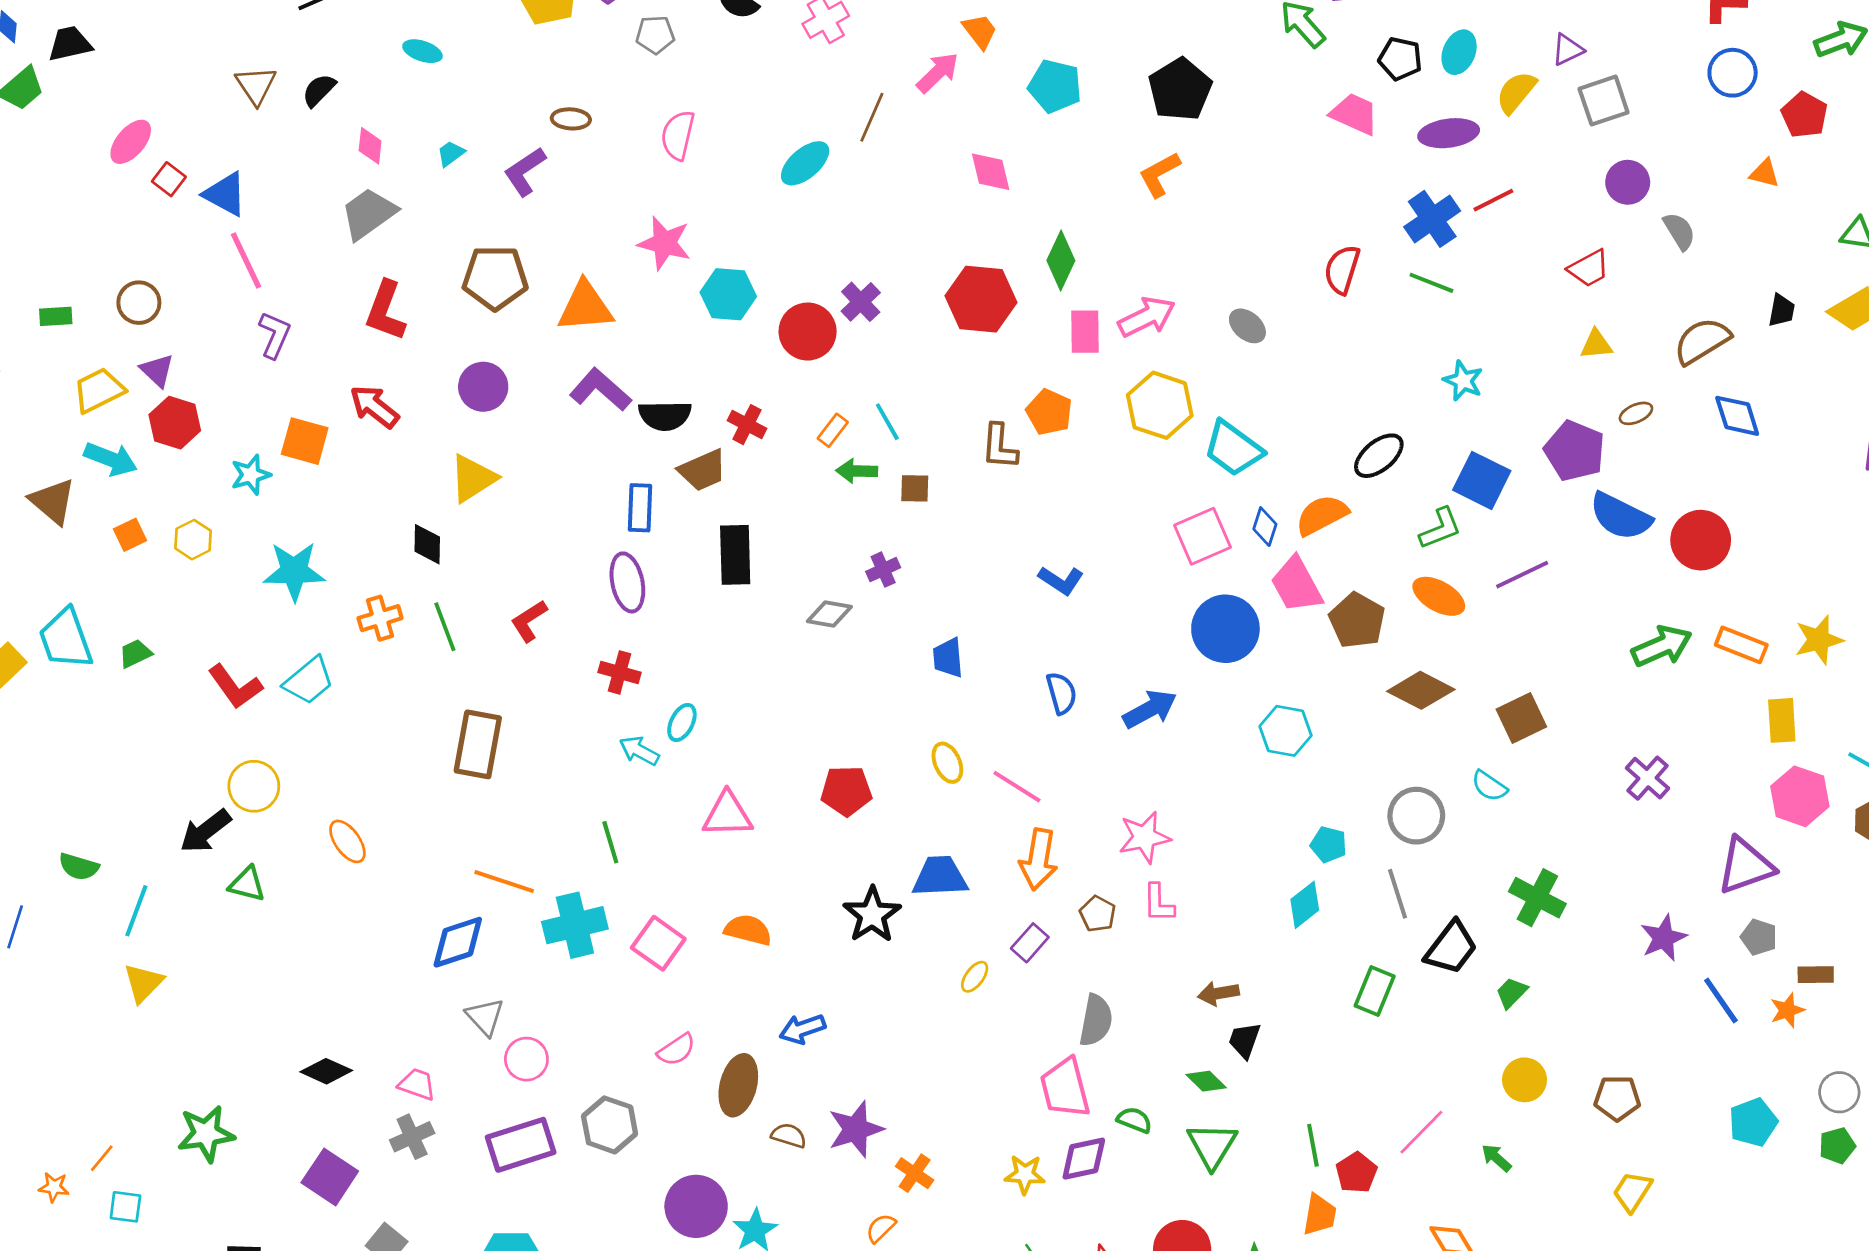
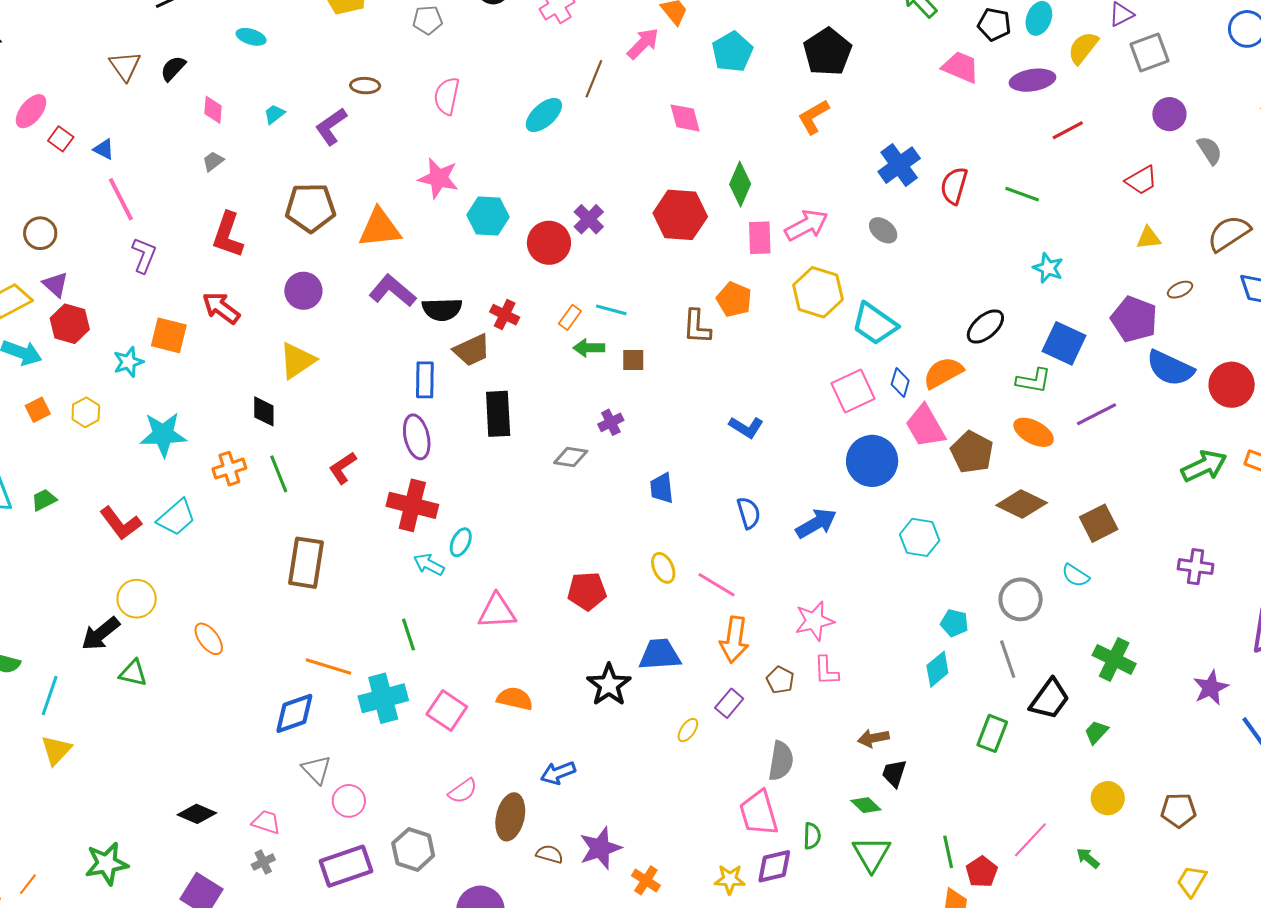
cyan pentagon: (1055, 86) -> (732, 52), turned 30
blue triangle: (225, 194) -> (104, 149), size x0.6
gray trapezoid: (369, 214) -> (213, 161), size x0.5
blue cross: (1432, 219) -> (899, 165), moved
cyan line: (887, 422) -> (611, 310), turned -44
green L-shape: (1440, 528) -> (1033, 381), turned 33
red cross: (620, 672) -> (412, 505), size x1.6
purple cross: (1647, 778) -> (1196, 567), turned -32
green semicircle: (1134, 1120) -> (812, 836), turned 72
gray cross: (412, 1137) -> (263, 862), size x0.7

▸ **Problem**
Starting from the line that contains "green semicircle: (1134, 1120)", transcribe each line to the end of the records above. Please add nothing.

▸ **Answer to this exercise**
green semicircle: (1134, 1120) -> (812, 836), turned 72
gray cross: (412, 1137) -> (263, 862), size x0.7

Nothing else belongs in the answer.